__THE TASK__
With the images removed, return every line below exactly as it reads.

--- RECORDED DATA Enclosed Below ---

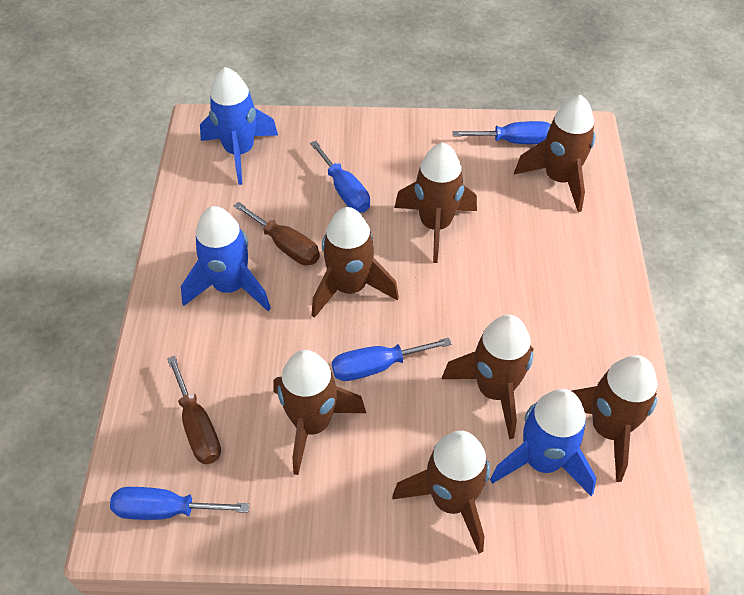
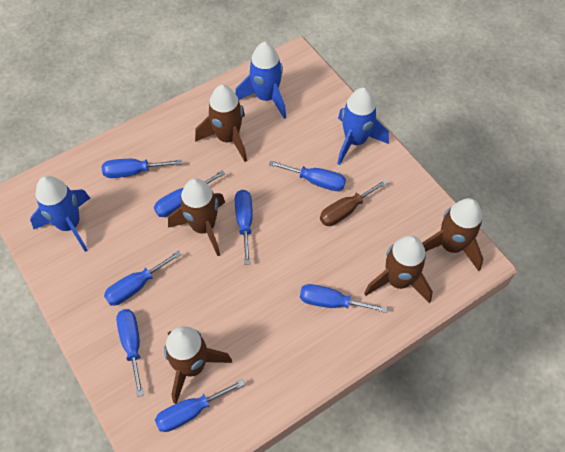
blue screwdriver: 4 -> 8
brown rocket: 7 -> 5
brown screwdriver: 2 -> 1

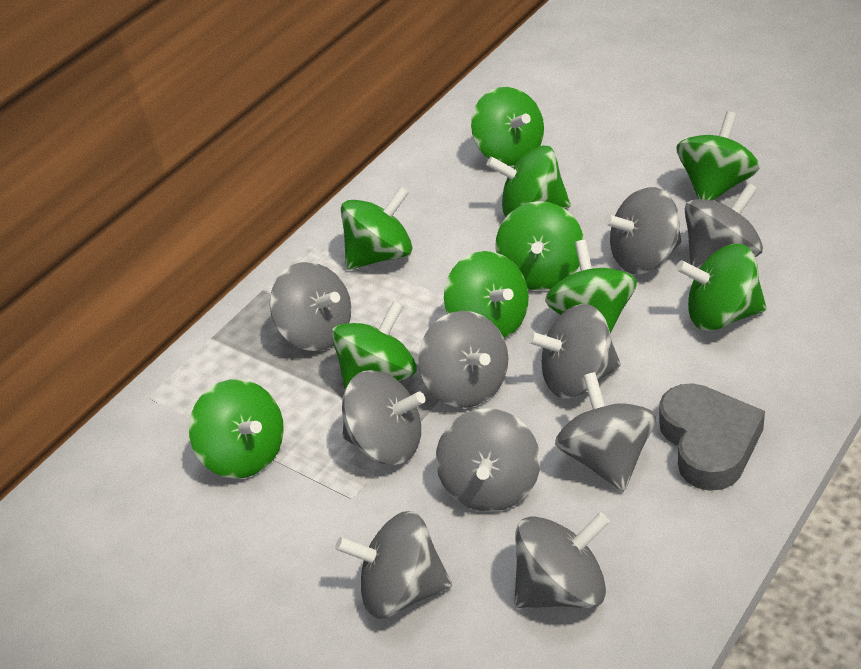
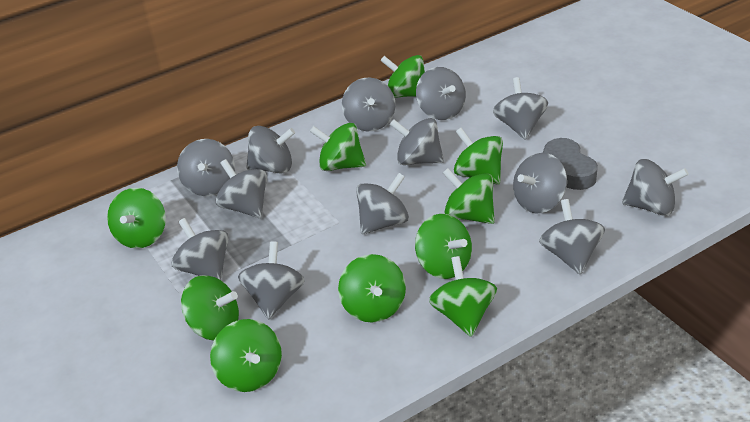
grey spinning top: 10 -> 13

--- End of Enclosed RECORDED DATA ---

__RESPONSE TO THE EXERCISE__
blue screwdriver: 4 -> 8
brown rocket: 7 -> 5
brown screwdriver: 2 -> 1

grey spinning top: 10 -> 13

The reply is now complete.